[Entries taken from a collection]
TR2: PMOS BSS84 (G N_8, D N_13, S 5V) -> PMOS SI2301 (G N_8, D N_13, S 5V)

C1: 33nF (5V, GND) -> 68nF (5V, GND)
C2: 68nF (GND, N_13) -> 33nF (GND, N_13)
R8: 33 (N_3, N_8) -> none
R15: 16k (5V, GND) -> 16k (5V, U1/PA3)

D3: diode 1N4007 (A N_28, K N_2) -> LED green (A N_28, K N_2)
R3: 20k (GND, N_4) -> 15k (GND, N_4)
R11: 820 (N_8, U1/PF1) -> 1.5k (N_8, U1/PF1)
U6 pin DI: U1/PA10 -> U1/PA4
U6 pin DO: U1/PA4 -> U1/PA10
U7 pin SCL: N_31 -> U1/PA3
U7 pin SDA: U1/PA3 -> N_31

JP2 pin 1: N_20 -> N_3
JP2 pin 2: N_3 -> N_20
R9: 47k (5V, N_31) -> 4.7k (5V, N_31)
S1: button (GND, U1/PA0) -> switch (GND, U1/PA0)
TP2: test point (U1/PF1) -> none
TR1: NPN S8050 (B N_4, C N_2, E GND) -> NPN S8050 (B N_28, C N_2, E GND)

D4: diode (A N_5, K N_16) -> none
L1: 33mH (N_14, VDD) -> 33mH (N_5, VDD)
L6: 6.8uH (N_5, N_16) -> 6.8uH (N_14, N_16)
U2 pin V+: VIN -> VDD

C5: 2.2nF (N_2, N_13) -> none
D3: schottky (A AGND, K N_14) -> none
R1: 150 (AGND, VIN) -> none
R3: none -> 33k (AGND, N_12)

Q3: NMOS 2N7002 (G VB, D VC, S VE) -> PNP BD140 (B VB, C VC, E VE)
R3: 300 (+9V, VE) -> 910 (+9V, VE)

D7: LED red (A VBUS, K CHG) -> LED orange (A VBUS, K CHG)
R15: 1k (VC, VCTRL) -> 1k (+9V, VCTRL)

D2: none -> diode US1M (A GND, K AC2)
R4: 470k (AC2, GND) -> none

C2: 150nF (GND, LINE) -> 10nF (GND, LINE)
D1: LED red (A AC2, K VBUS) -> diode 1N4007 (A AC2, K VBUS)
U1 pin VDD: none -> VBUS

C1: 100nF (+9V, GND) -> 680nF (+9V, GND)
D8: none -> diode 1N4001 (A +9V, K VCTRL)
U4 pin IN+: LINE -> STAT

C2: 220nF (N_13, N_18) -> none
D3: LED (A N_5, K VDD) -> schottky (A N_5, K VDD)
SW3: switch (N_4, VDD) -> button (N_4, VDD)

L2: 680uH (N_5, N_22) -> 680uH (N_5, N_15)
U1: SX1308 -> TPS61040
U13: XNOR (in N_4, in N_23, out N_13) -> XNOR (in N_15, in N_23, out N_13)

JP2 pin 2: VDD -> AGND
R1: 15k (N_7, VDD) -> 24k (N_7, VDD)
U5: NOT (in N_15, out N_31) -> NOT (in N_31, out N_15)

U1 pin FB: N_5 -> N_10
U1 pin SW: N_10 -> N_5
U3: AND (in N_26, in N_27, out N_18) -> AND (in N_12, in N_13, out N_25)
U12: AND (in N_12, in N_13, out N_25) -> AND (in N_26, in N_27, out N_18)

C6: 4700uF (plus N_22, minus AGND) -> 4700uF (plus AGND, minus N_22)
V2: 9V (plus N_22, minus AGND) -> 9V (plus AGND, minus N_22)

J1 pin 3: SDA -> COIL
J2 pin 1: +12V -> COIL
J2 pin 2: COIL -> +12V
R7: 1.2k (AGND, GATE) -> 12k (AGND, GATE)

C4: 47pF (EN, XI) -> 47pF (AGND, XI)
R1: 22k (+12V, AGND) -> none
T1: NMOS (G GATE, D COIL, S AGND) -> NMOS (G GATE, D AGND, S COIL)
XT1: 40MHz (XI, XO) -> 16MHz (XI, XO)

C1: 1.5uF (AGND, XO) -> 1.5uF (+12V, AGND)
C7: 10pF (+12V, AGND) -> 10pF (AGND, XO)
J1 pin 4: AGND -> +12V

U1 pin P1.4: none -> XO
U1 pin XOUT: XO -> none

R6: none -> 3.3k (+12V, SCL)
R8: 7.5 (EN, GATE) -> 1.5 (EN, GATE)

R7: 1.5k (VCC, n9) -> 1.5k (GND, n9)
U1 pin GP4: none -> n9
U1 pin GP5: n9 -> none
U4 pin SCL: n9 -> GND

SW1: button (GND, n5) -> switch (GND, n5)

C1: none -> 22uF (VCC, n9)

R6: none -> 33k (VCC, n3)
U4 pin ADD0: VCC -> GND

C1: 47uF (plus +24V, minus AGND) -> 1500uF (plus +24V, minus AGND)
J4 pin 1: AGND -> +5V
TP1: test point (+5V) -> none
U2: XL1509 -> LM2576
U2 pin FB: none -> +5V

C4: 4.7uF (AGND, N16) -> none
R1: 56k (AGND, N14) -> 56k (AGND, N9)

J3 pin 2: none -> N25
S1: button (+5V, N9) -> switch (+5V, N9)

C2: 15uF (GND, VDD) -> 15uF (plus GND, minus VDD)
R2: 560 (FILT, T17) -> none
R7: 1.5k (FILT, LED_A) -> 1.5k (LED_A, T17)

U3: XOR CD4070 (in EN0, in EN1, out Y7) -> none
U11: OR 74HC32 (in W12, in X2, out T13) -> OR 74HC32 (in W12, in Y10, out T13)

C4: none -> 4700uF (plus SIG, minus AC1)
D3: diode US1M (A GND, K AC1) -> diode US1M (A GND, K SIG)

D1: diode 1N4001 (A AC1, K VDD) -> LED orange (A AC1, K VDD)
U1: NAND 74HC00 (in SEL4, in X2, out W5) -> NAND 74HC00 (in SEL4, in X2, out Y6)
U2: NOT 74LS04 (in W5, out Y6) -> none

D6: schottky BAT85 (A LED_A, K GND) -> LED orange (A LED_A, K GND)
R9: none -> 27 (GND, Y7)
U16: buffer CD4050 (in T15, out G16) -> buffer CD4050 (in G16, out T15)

## The task
The required output is a copy of each line in the records where the string "diode" occurs.

## Solution below
D3: diode 1N4007 (A N_28, K N_2) -> LED green (A N_28, K N_2)
D4: diode (A N_5, K N_16) -> none
D2: none -> diode US1M (A GND, K AC2)
D1: LED red (A AC2, K VBUS) -> diode 1N4007 (A AC2, K VBUS)
D8: none -> diode 1N4001 (A +9V, K VCTRL)
D3: diode US1M (A GND, K AC1) -> diode US1M (A GND, K SIG)
D1: diode 1N4001 (A AC1, K VDD) -> LED orange (A AC1, K VDD)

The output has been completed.